• Source material:
—————

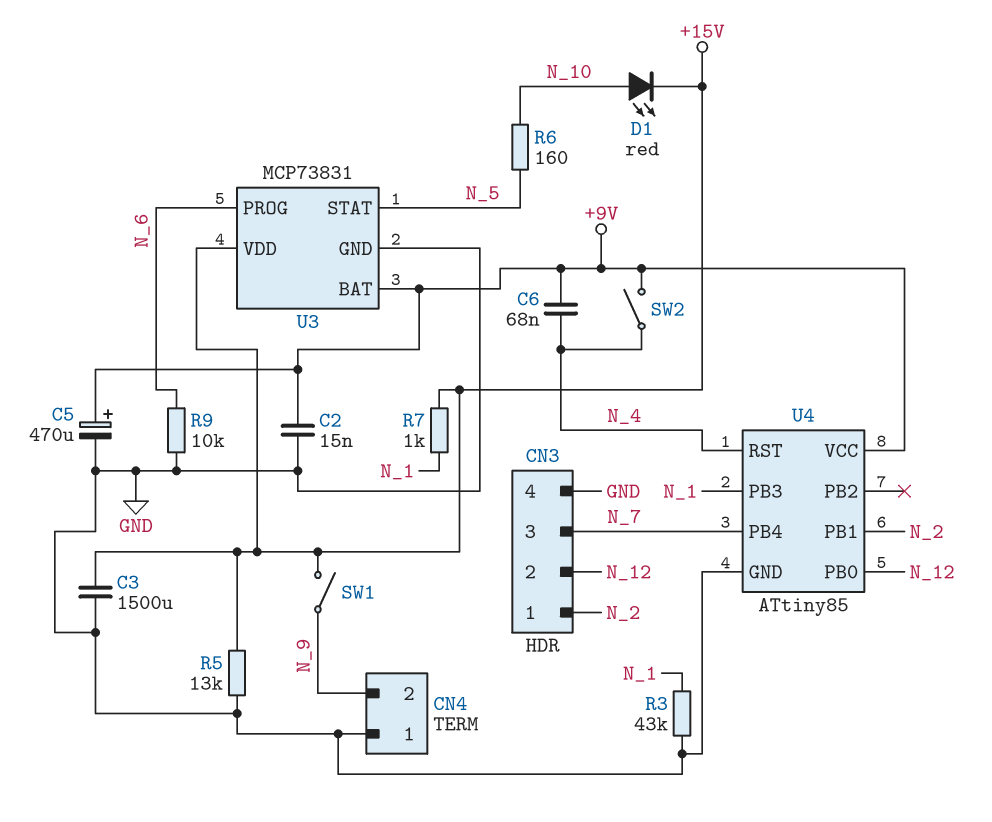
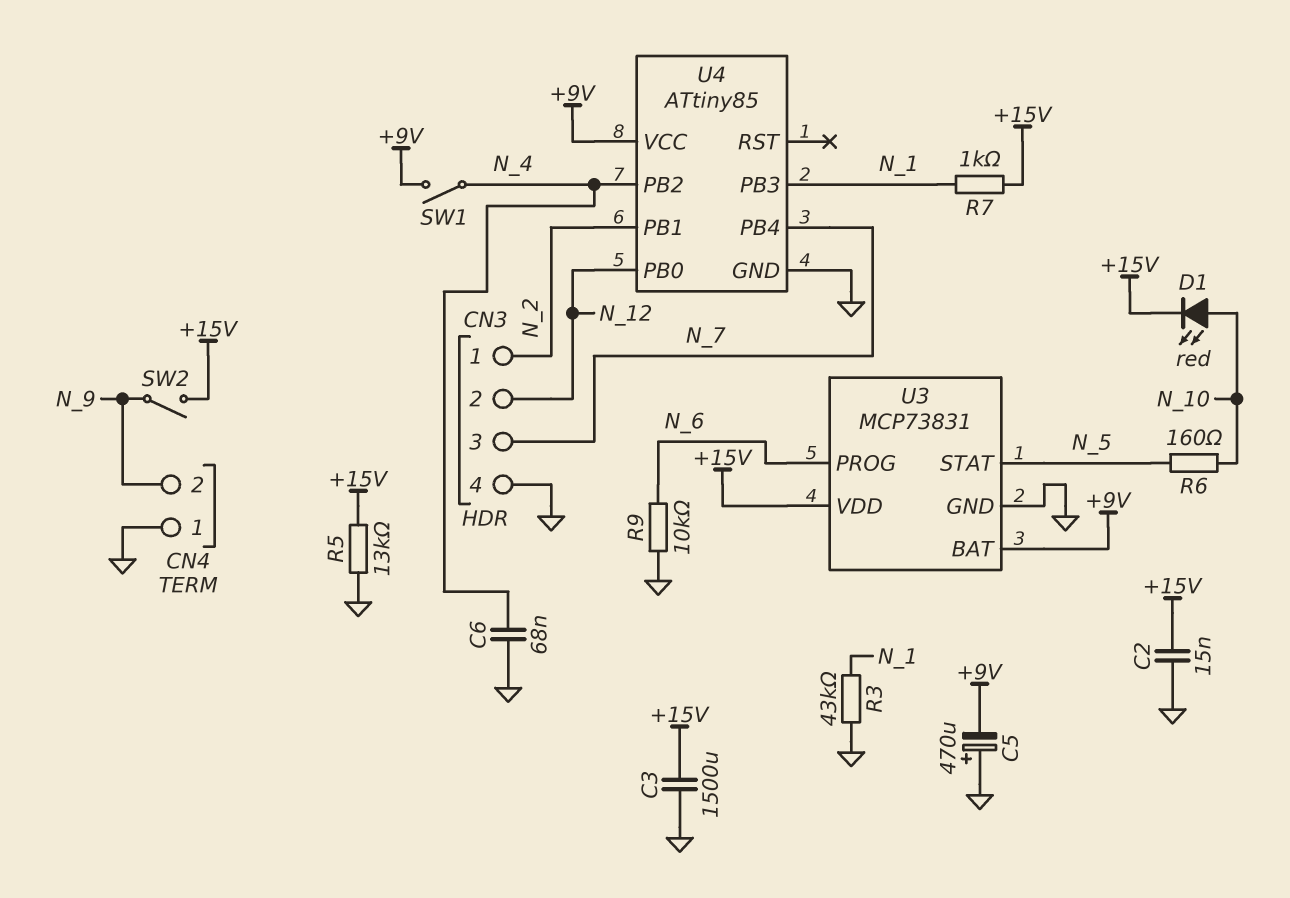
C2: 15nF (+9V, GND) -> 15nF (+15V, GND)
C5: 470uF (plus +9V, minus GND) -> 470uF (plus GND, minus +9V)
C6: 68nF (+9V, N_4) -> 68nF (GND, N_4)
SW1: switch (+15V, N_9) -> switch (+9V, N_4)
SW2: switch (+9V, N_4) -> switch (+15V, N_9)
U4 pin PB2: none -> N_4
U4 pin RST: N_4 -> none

—————

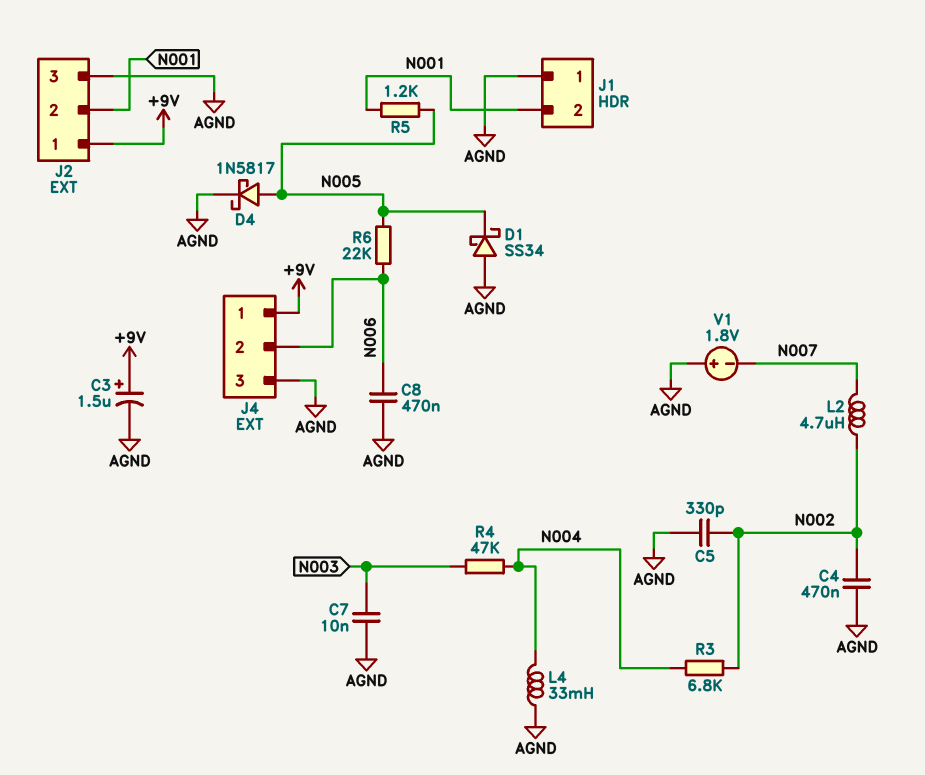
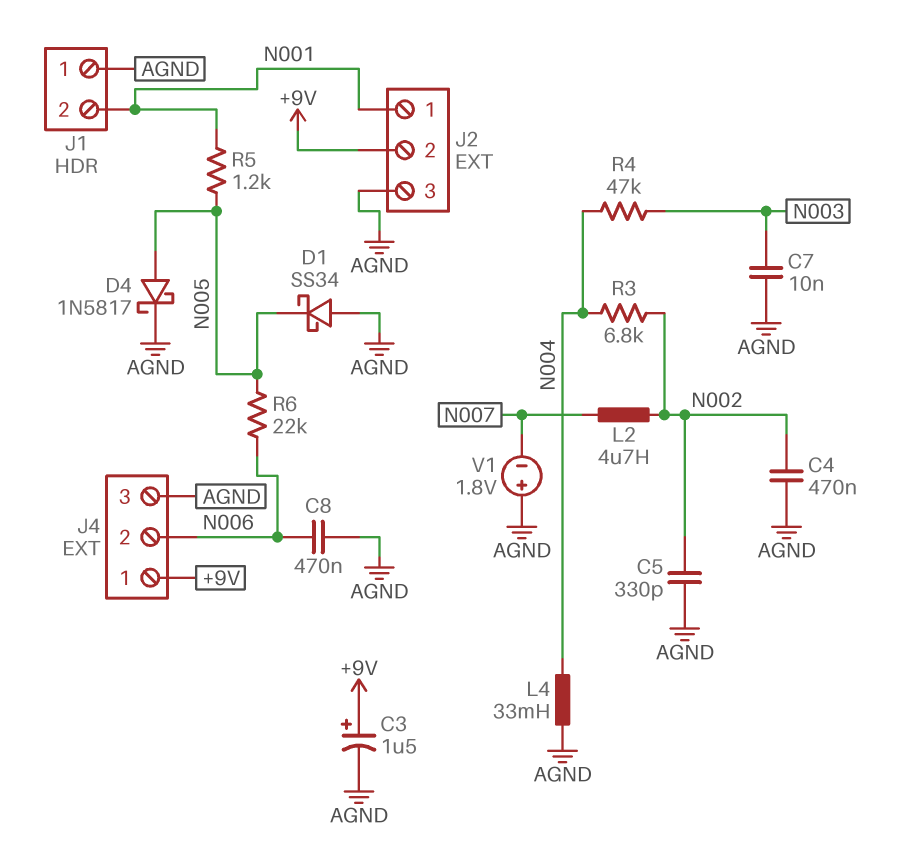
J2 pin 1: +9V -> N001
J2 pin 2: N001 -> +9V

—————

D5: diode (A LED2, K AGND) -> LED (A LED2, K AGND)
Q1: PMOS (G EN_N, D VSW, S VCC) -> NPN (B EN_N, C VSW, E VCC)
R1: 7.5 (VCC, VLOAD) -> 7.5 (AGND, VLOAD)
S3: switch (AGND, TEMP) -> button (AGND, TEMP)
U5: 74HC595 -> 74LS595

—————

• Problem:
Only lines holding the string "switch" are wanted; gather each one from the entries above.

• Expected answer:
SW1: switch (+15V, N_9) -> switch (+9V, N_4)
SW2: switch (+9V, N_4) -> switch (+15V, N_9)
S3: switch (AGND, TEMP) -> button (AGND, TEMP)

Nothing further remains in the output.